The problem ▸
Below are some records. Return exactly the lines from the one with "gray hexagon: rotated" to the one with "white arrow: moved 30 px up", and nothing else.

+++ Data +++

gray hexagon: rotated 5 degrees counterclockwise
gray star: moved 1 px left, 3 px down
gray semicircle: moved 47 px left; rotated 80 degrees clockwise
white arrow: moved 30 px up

+++
+++ Data +++

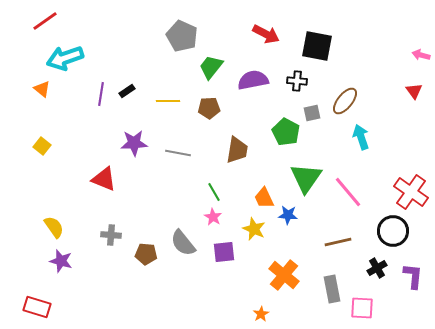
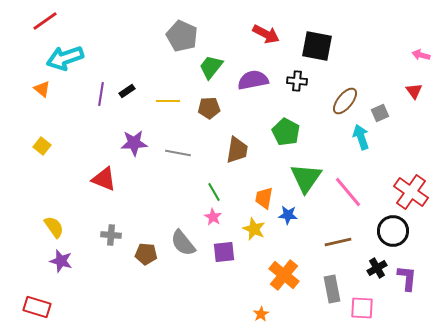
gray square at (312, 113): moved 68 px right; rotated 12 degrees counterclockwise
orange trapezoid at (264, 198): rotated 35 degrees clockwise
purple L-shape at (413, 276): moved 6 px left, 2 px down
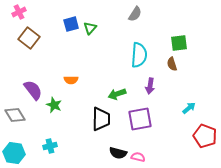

+++

Exercise solution ▸
gray hexagon: rotated 5 degrees counterclockwise
gray star: moved 1 px left, 3 px down
gray semicircle: moved 47 px left; rotated 80 degrees clockwise
white arrow: moved 30 px up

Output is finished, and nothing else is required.